→ **Data section**:
____
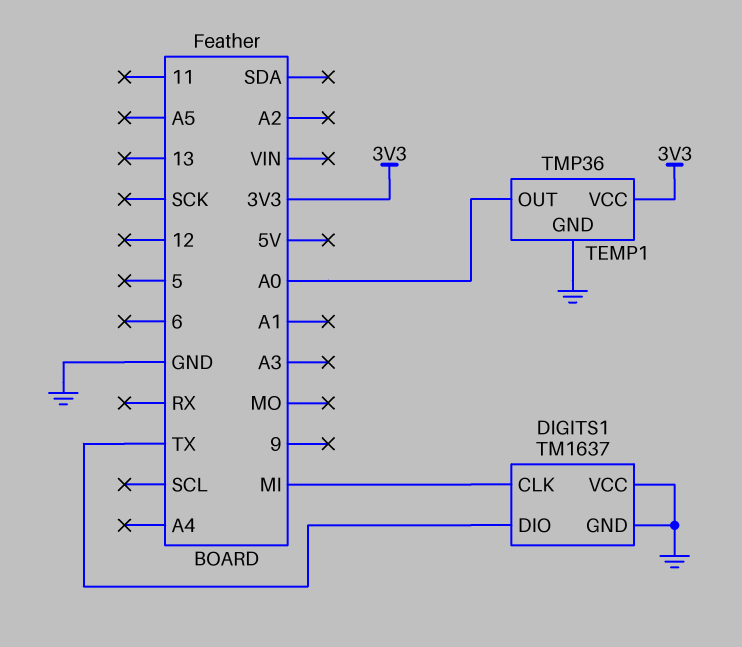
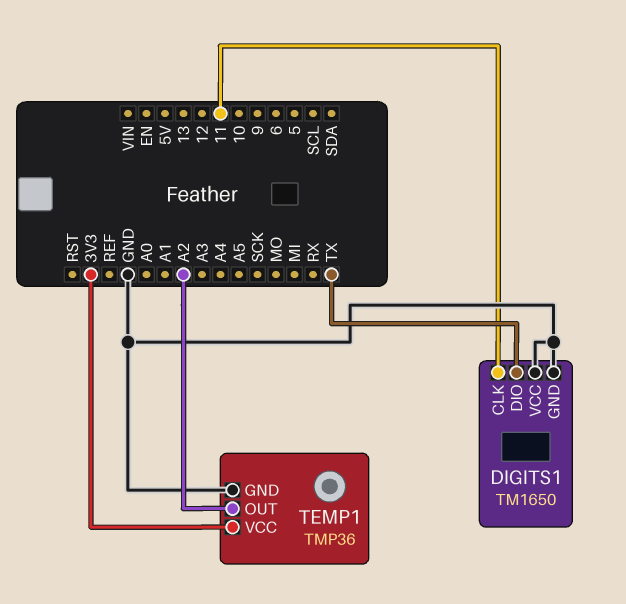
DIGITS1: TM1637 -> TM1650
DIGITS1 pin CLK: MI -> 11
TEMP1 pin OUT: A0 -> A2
____
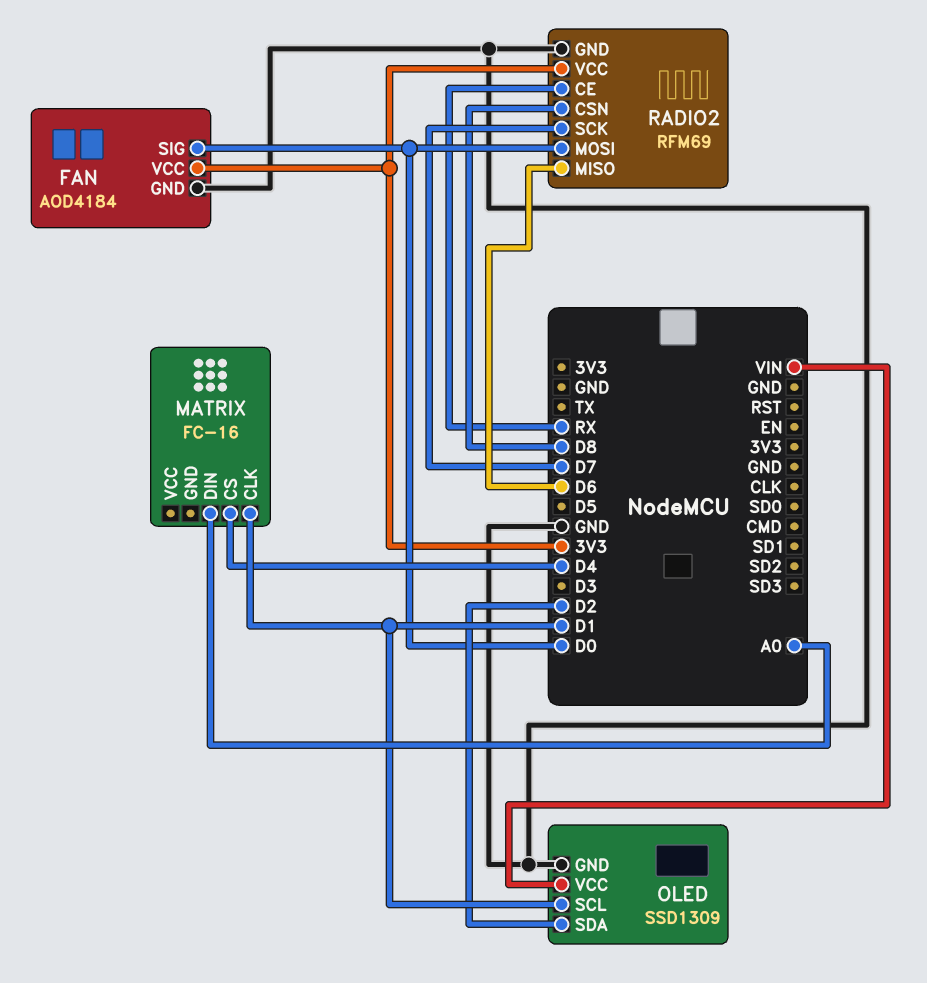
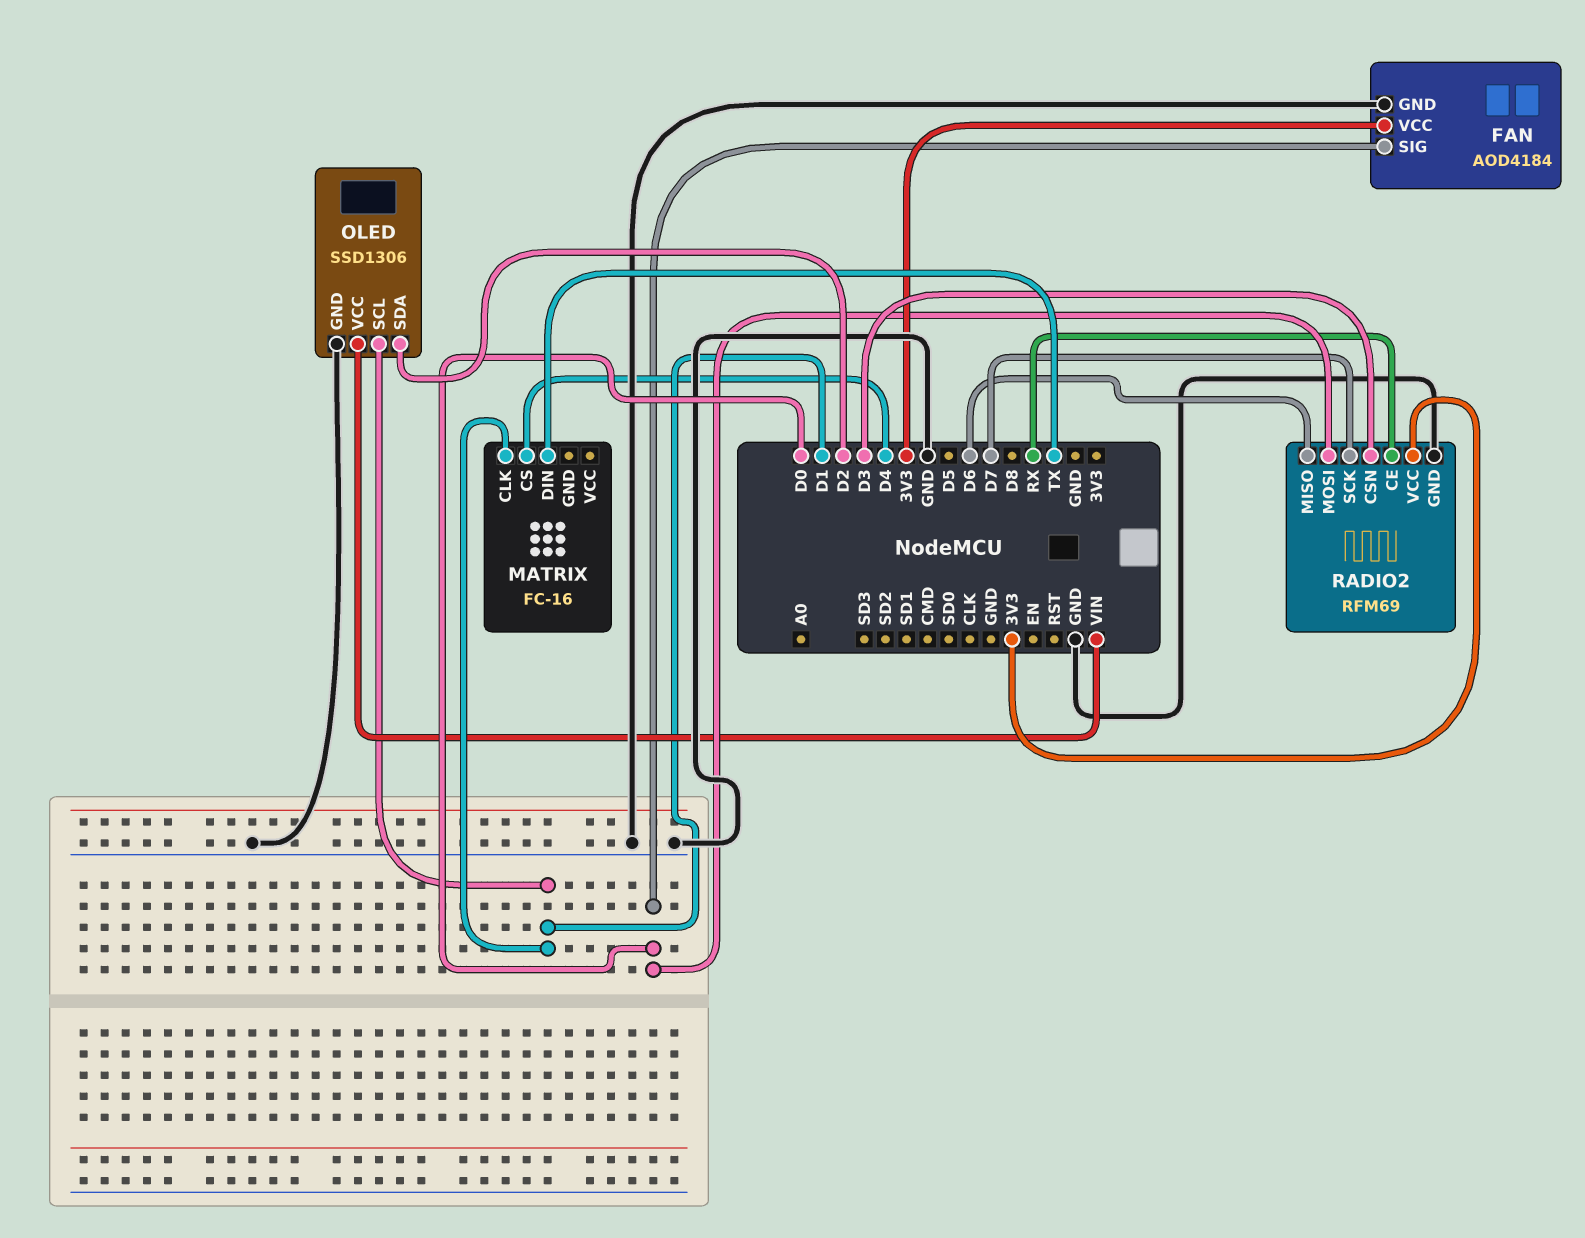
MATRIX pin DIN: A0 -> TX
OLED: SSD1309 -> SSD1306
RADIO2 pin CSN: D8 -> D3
____
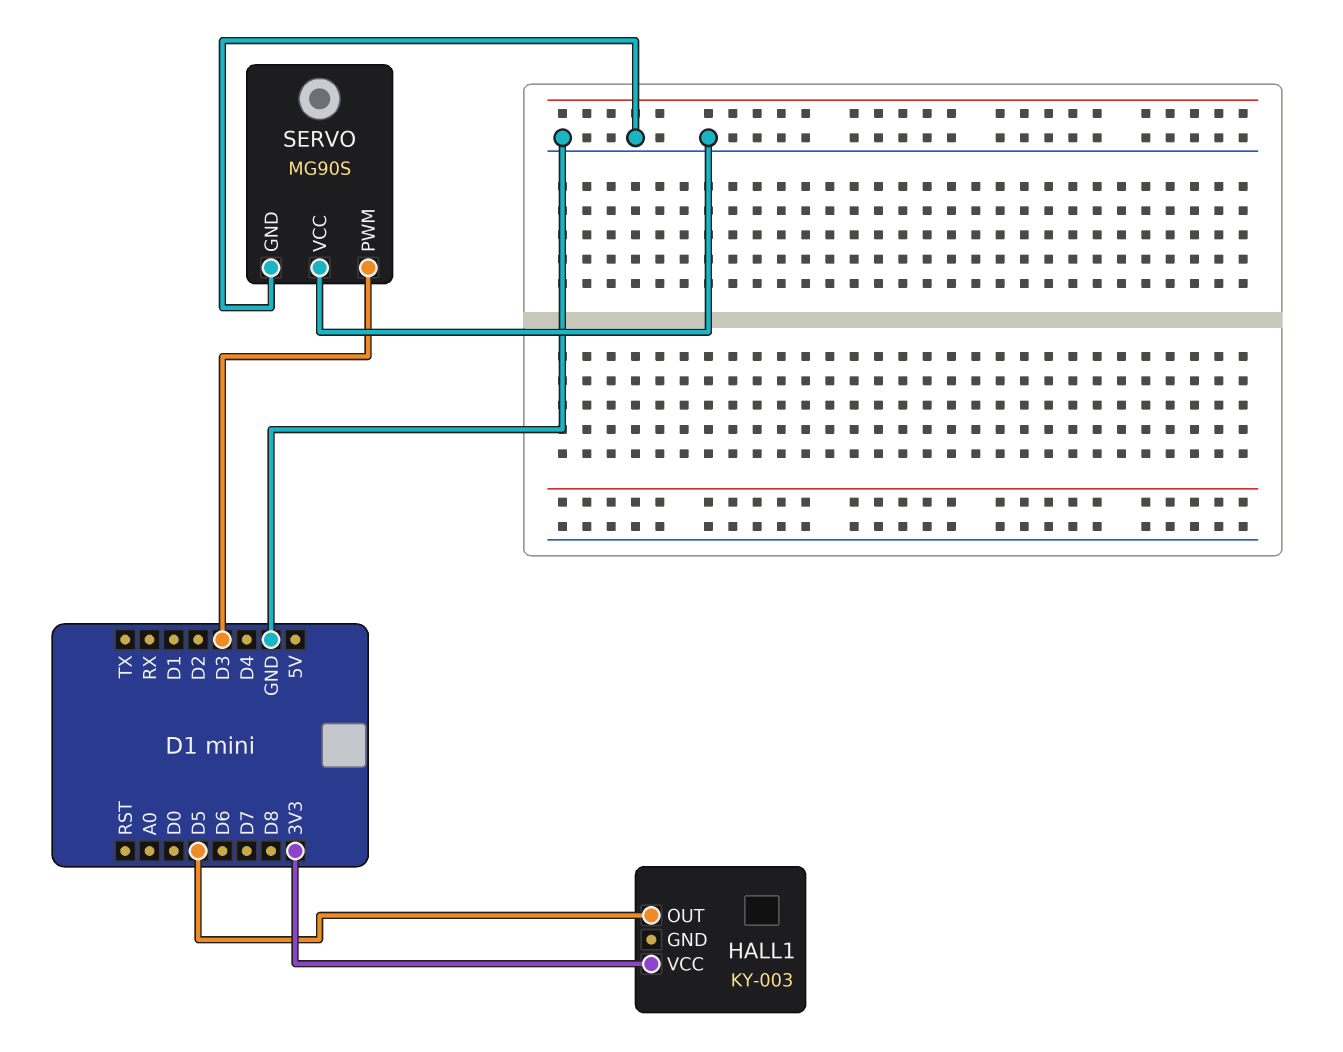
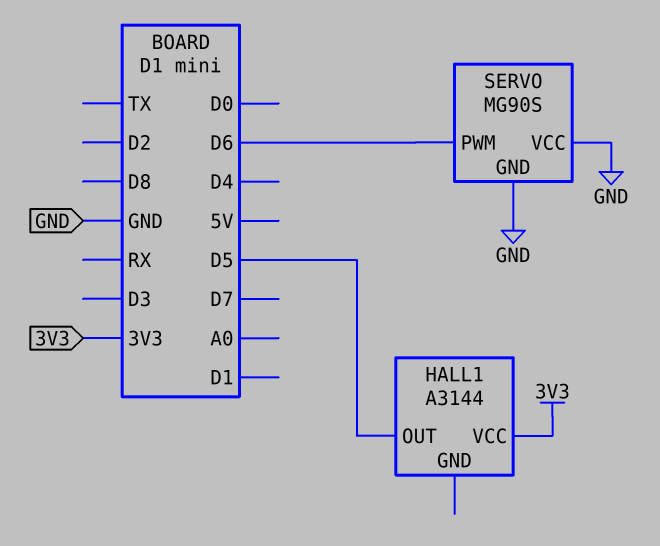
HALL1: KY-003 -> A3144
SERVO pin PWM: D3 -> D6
____
→ **What to work on**:
Here the job is to set down exactly the lines of the material above that fall between the one with "DIGITS1: TM1637 -> TM1650" and the one with "TEMP1 pin OUT: A0 -> A2", inclusive, and nothing beyond them.

→ **Exercise output**:
DIGITS1: TM1637 -> TM1650
DIGITS1 pin CLK: MI -> 11
TEMP1 pin OUT: A0 -> A2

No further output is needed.